● **What needs to be done**: Scan the material for the word "turned" and return every matching line.

● **Listed records**:
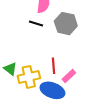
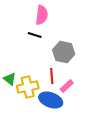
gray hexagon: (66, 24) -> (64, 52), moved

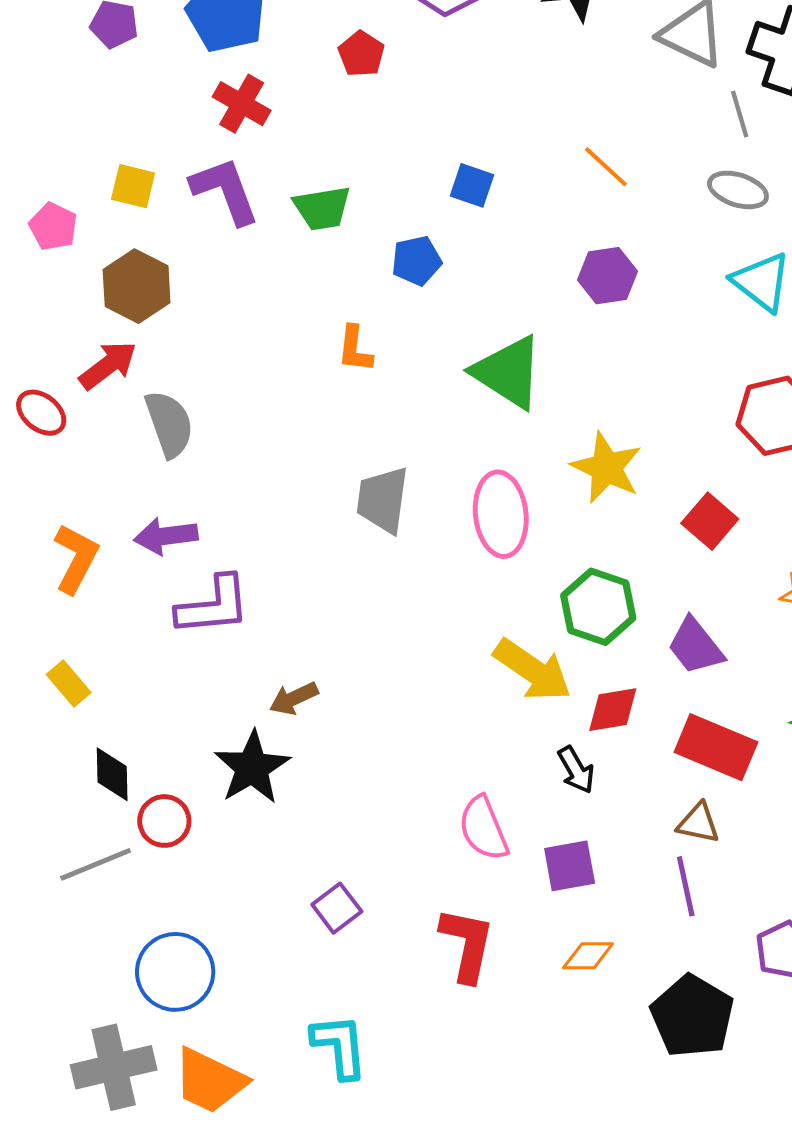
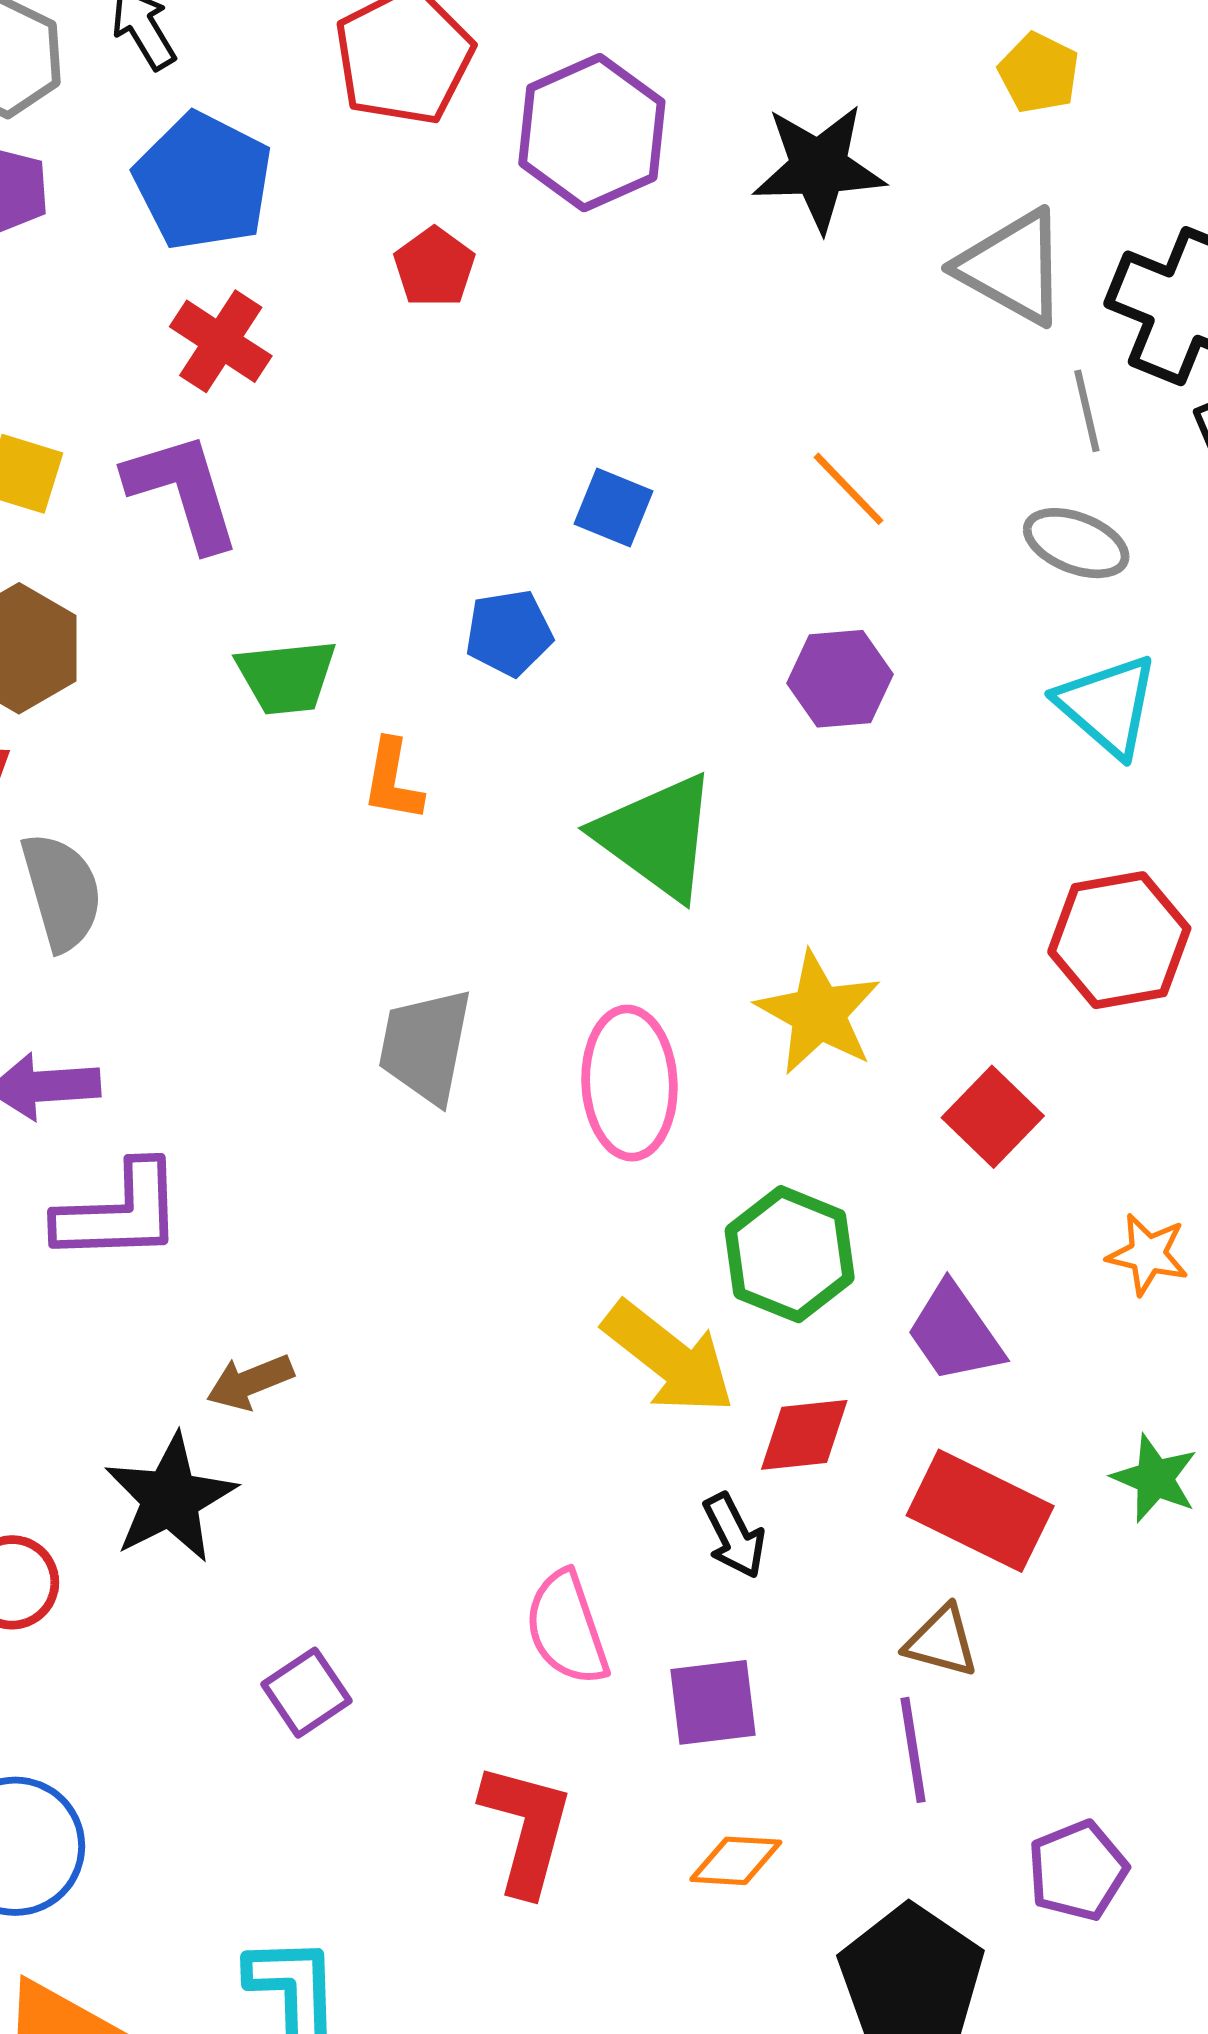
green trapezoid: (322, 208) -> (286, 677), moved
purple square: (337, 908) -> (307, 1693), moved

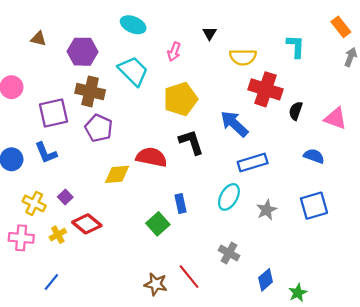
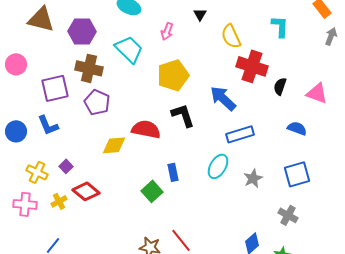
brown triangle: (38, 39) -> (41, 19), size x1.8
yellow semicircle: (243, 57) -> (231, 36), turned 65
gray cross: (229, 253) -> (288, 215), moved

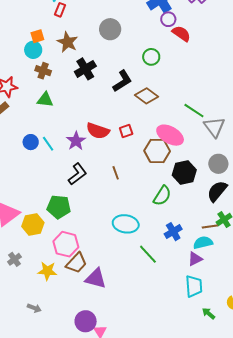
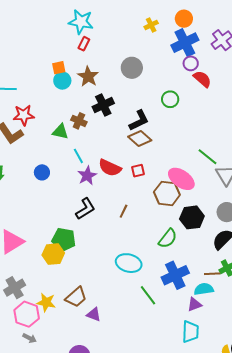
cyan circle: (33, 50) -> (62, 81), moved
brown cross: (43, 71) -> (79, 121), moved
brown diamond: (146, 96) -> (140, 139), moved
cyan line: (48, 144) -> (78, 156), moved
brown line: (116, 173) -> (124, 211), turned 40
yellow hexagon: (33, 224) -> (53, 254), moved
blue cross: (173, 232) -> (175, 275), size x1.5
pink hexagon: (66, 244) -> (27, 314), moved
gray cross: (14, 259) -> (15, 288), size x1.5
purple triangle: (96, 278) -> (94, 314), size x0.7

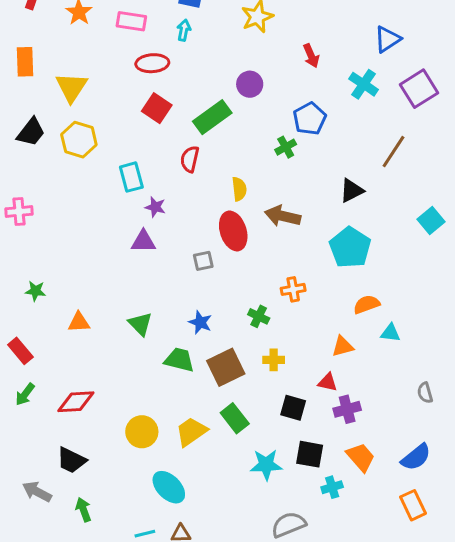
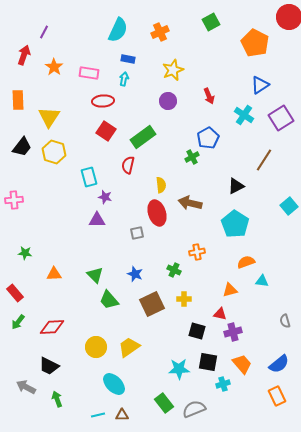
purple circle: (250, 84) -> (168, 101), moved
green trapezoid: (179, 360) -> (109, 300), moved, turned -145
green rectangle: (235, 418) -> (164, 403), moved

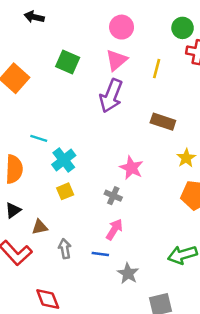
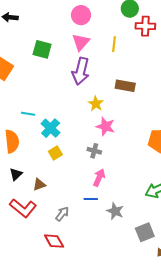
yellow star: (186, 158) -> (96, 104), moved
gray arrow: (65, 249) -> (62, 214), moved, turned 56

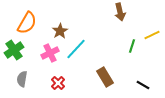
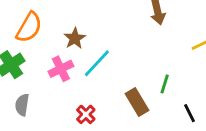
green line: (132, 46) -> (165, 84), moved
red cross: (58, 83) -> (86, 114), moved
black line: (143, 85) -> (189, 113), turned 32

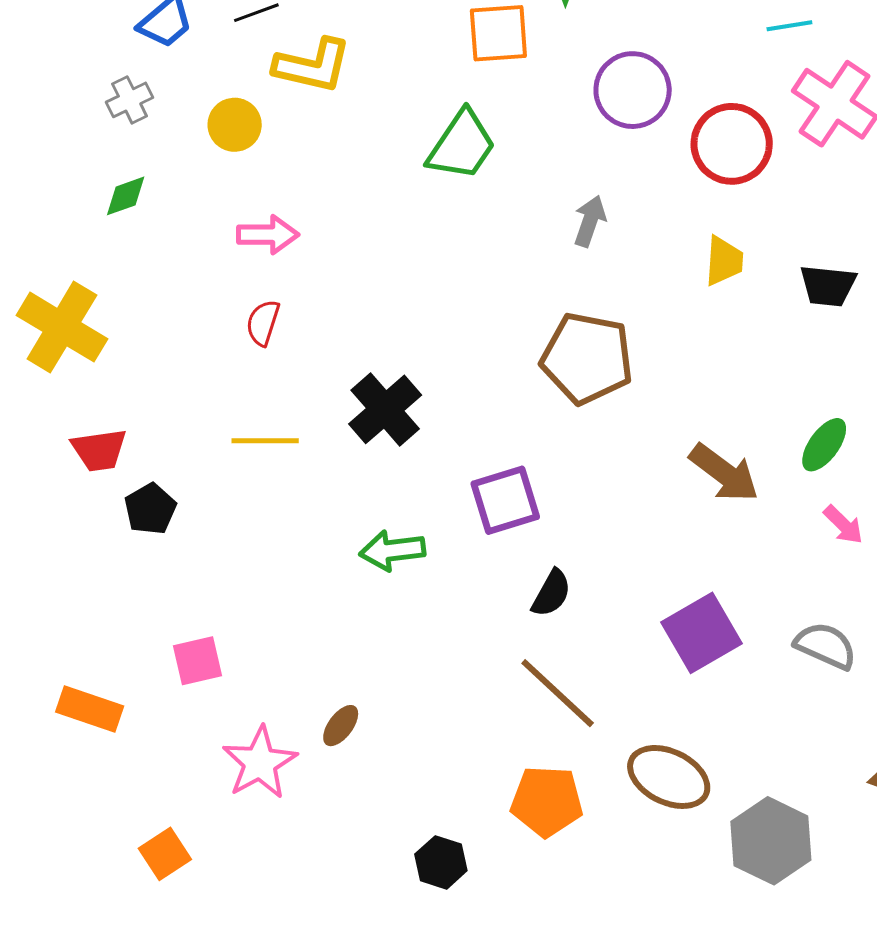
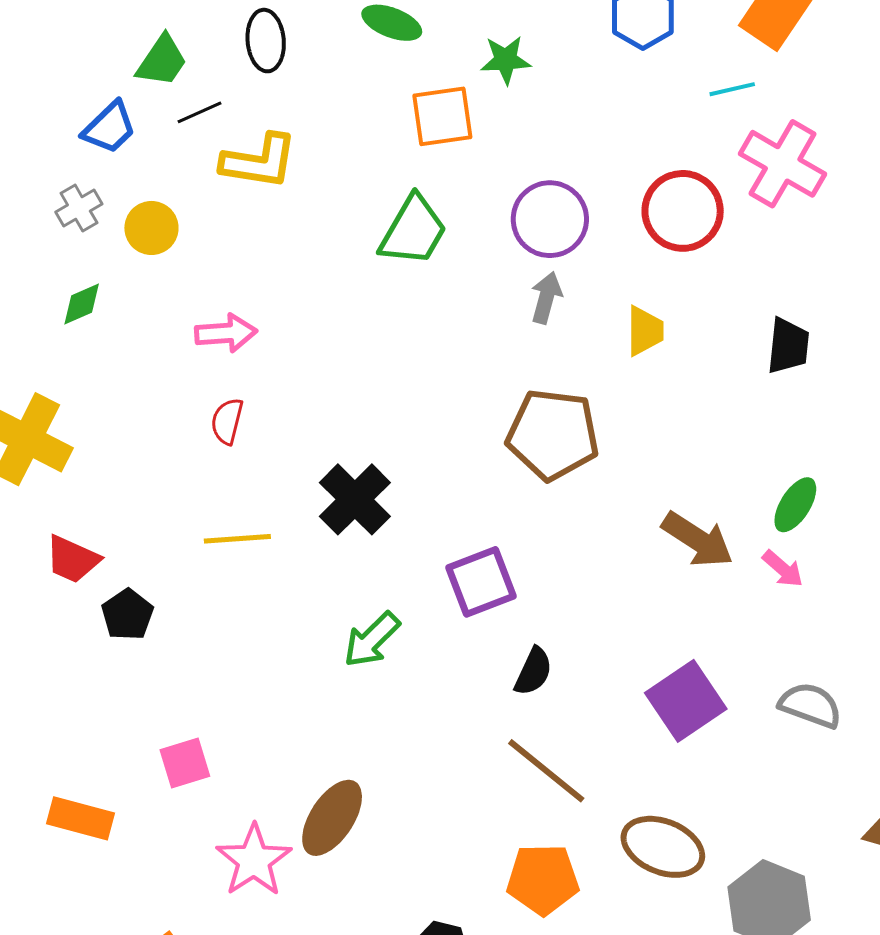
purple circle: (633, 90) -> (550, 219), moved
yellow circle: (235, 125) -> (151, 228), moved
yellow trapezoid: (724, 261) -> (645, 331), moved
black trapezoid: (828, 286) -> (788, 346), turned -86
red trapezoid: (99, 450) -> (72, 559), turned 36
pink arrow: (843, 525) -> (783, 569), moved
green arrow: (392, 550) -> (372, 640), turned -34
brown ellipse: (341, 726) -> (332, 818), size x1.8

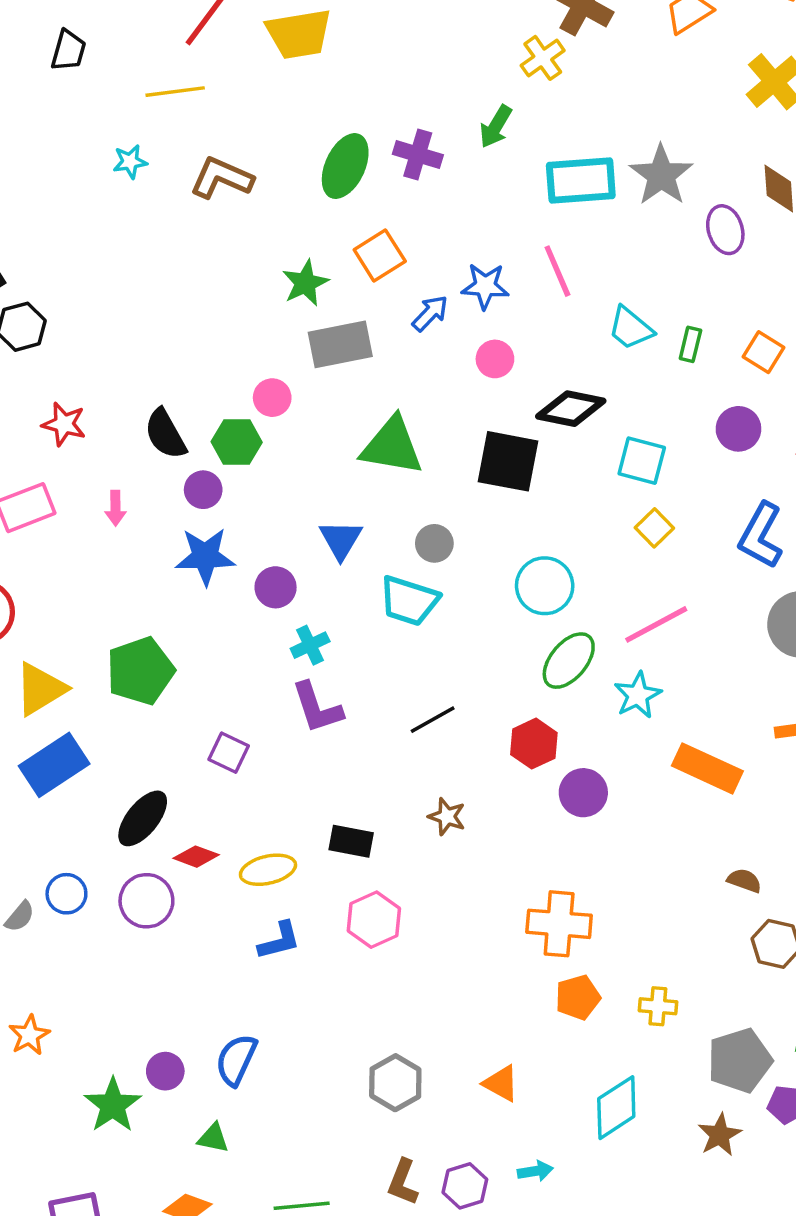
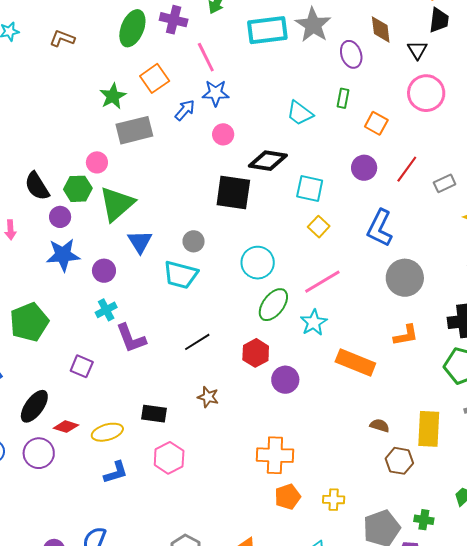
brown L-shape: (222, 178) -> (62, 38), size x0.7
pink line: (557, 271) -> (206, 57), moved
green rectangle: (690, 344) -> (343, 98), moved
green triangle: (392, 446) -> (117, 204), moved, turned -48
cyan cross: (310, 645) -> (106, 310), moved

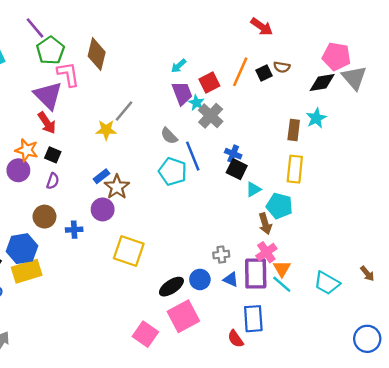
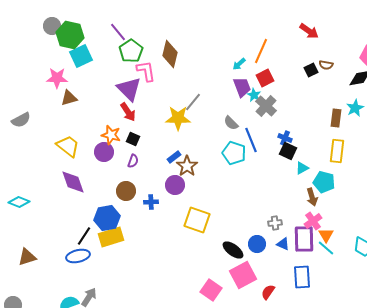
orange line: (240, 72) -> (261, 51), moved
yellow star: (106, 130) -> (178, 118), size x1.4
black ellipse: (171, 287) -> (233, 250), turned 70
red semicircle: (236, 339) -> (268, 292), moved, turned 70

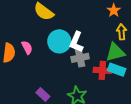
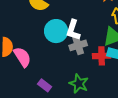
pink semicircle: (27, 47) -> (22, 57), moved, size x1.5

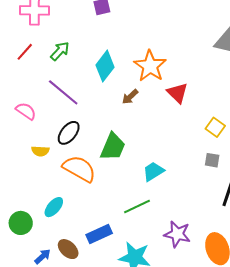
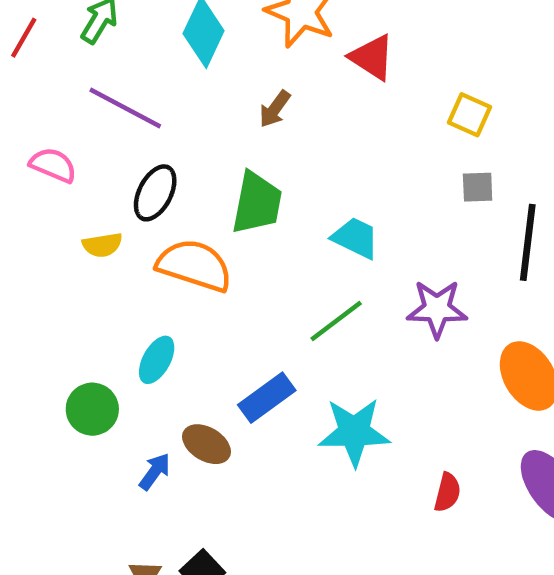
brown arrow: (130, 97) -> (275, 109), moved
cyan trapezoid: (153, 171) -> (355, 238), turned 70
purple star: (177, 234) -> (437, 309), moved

● **Answer section**:
yellow semicircle: (243, 57) -> (231, 36), turned 65
brown line: (116, 173) -> (124, 211), turned 40
green trapezoid: (179, 360) -> (109, 300), moved, turned -145
gray arrow: (65, 249) -> (62, 214), moved, turned 56
black line: (143, 85) -> (189, 113), turned 32
black trapezoid: (828, 286) -> (788, 346), turned -86
red trapezoid: (99, 450) -> (72, 559), turned 36
green arrow: (392, 550) -> (372, 640), turned -34
green triangle: (392, 446) -> (117, 204), moved, turned -48
black ellipse: (171, 287) -> (233, 250), turned 70
red semicircle: (236, 339) -> (268, 292), moved, turned 70
cyan trapezoid: (153, 171) -> (355, 238), turned 70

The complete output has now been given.